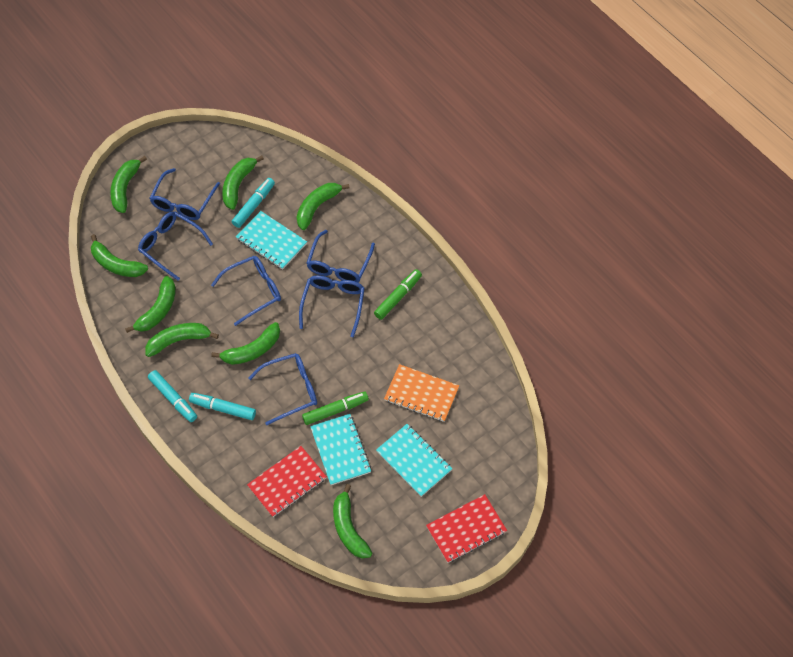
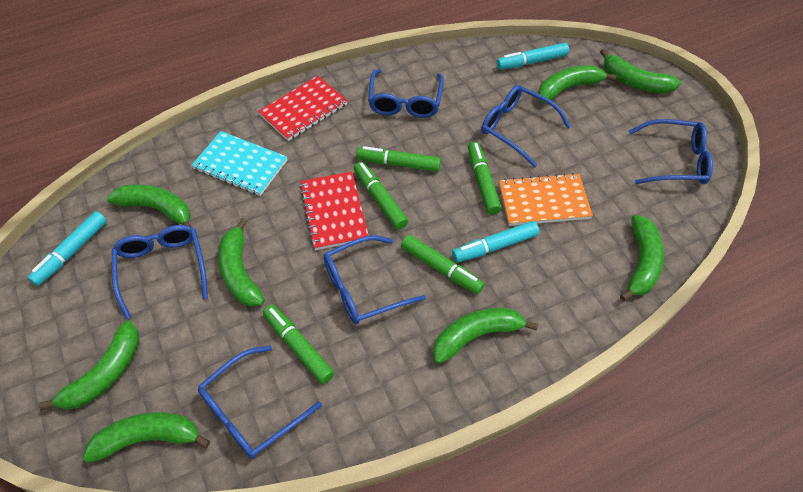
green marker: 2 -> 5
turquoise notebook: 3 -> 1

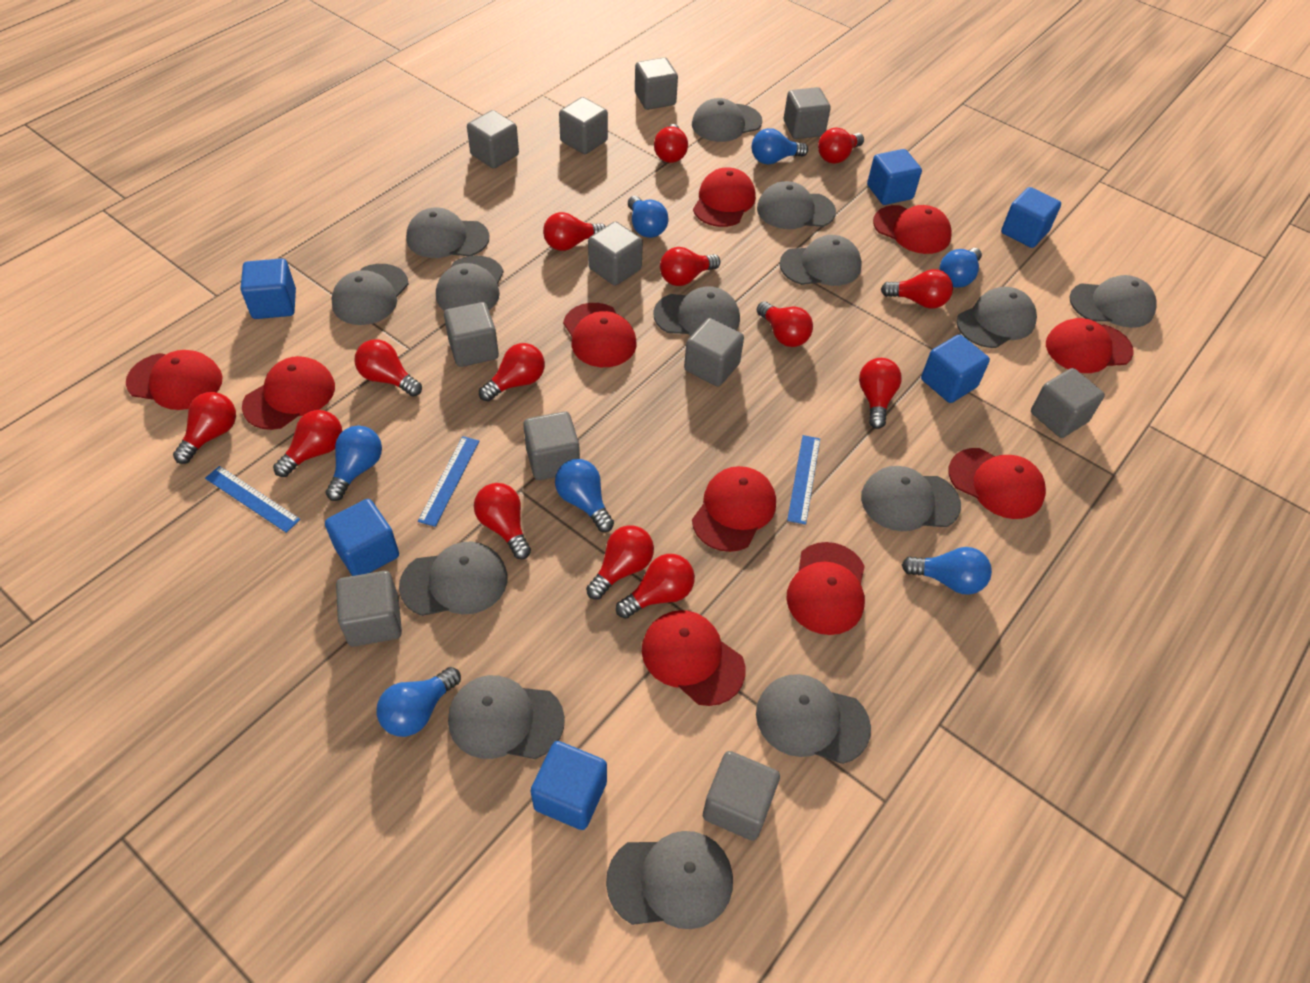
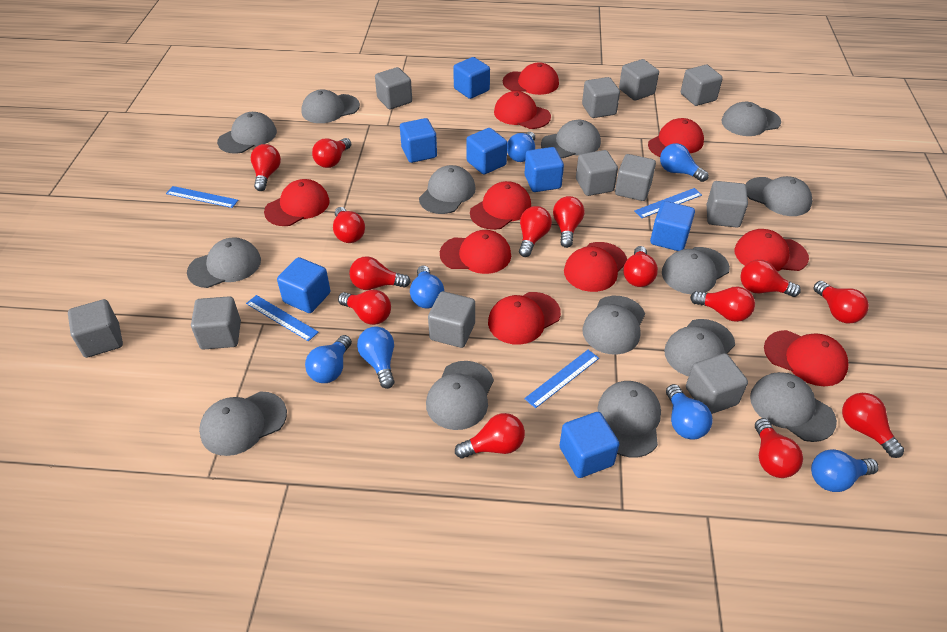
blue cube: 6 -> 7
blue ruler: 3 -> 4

▬▬▬

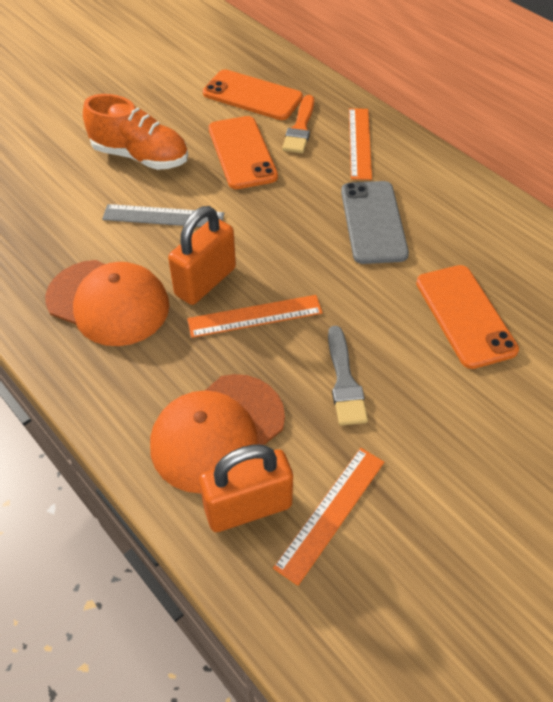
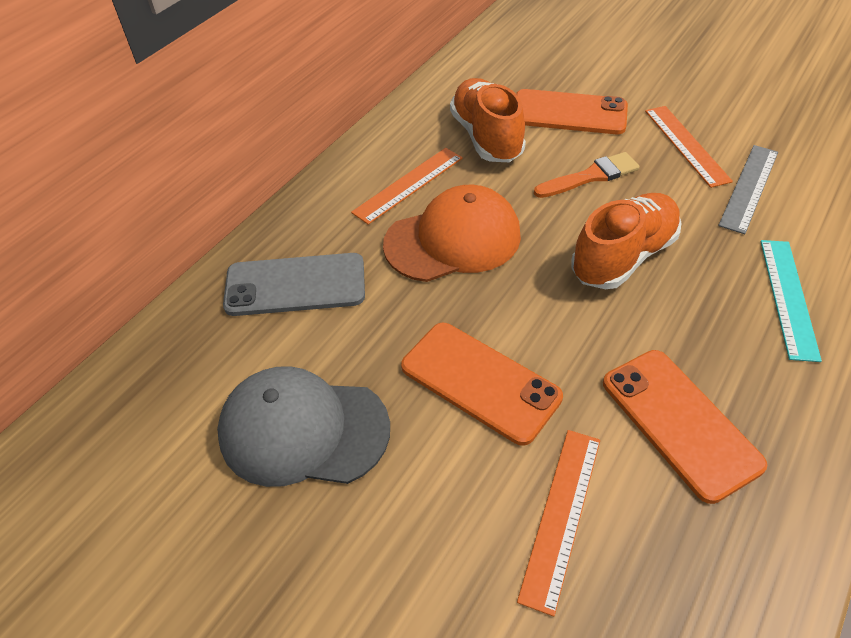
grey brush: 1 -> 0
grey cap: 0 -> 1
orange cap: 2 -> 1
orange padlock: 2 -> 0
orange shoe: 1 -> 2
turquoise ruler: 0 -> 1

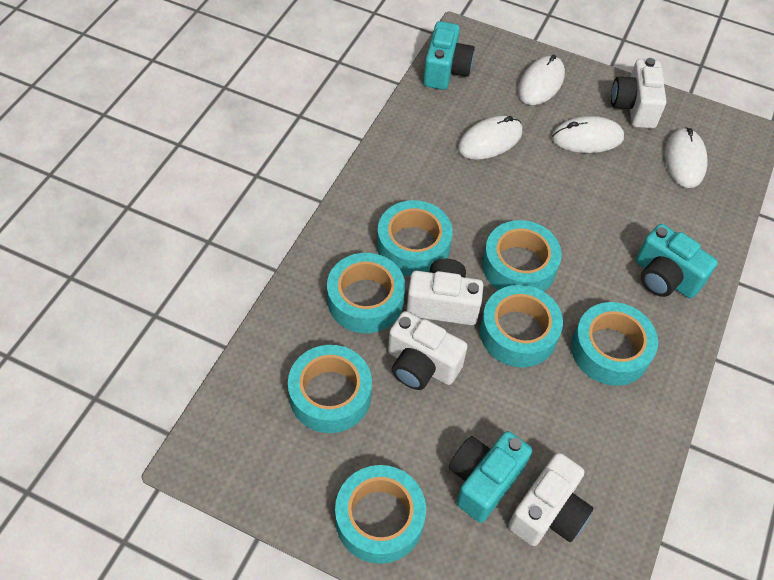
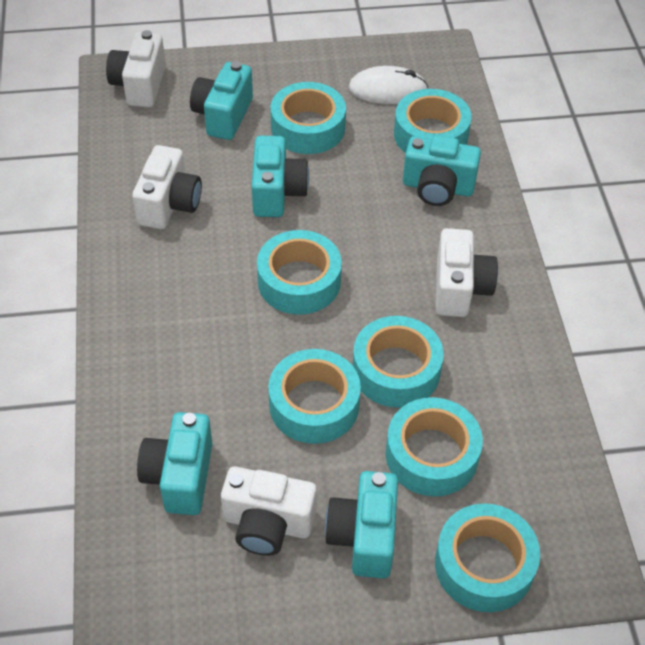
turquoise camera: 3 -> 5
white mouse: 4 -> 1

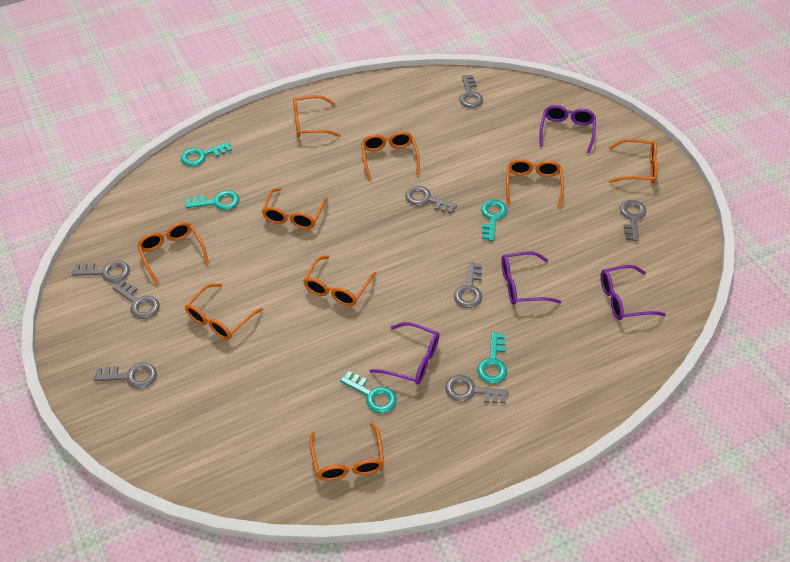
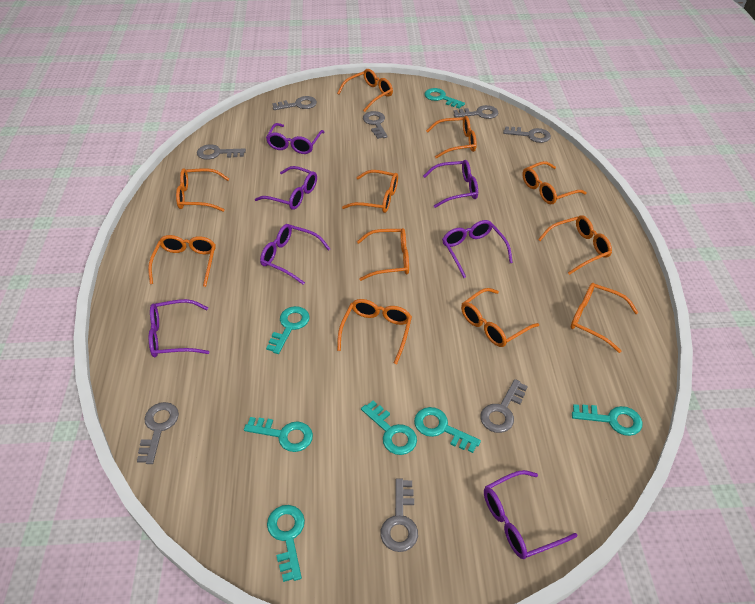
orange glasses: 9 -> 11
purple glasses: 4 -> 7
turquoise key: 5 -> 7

▬▬▬

### REQUEST
Exactly as written above, retype the lines starting at the one holding "turquoise camera: 3 -> 5" and ending at the one holding "turquoise key: 5 -> 7", both included, but not the pictures.

### THE ANSWER
turquoise camera: 3 -> 5
white mouse: 4 -> 1

orange glasses: 9 -> 11
purple glasses: 4 -> 7
turquoise key: 5 -> 7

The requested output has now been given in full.